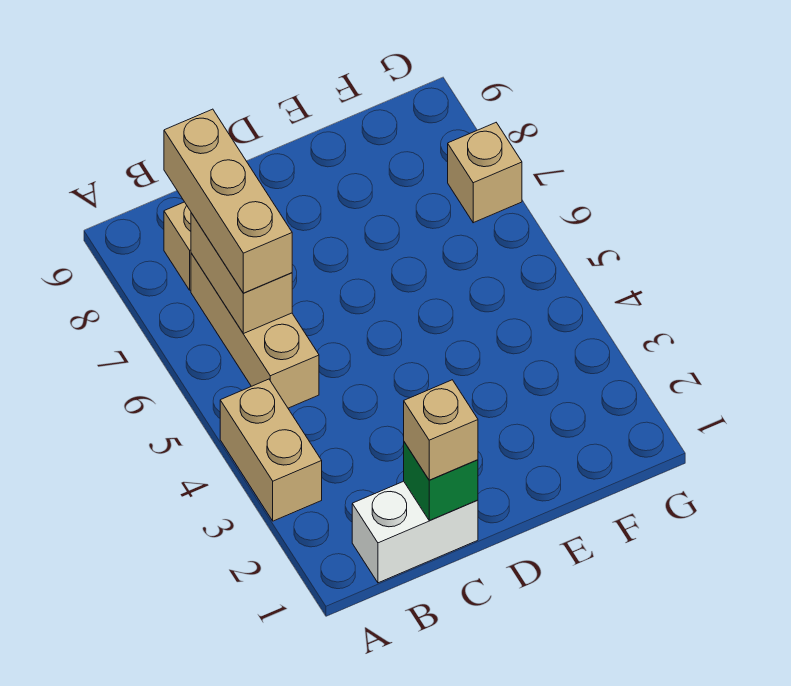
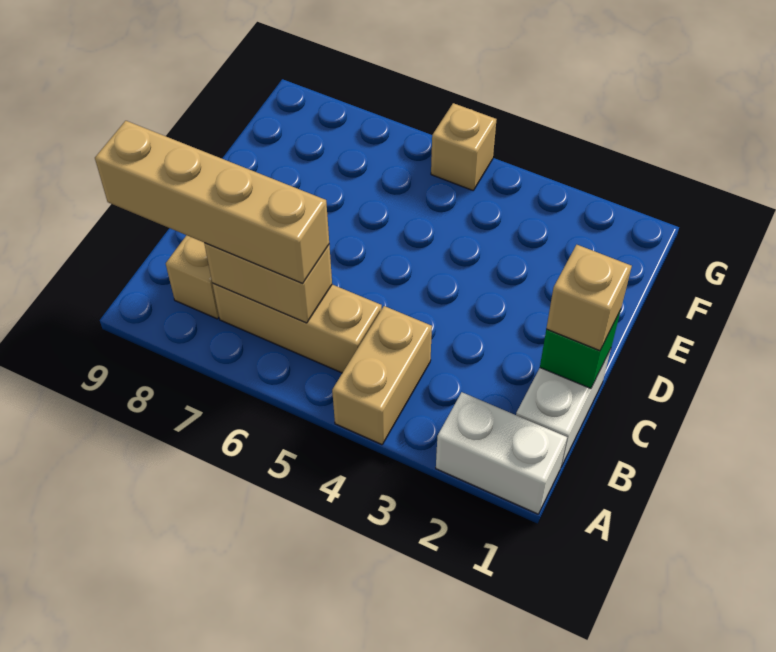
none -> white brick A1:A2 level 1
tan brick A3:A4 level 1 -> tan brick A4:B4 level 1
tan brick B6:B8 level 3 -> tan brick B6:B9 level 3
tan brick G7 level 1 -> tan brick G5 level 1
○ ○ ○ ○ ○ ○ ○
### Problem to solve
Return each line above word for word. Skip the pictures.

### Output of the task
none -> white brick A1:A2 level 1
tan brick A3:A4 level 1 -> tan brick A4:B4 level 1
tan brick B6:B8 level 3 -> tan brick B6:B9 level 3
tan brick G7 level 1 -> tan brick G5 level 1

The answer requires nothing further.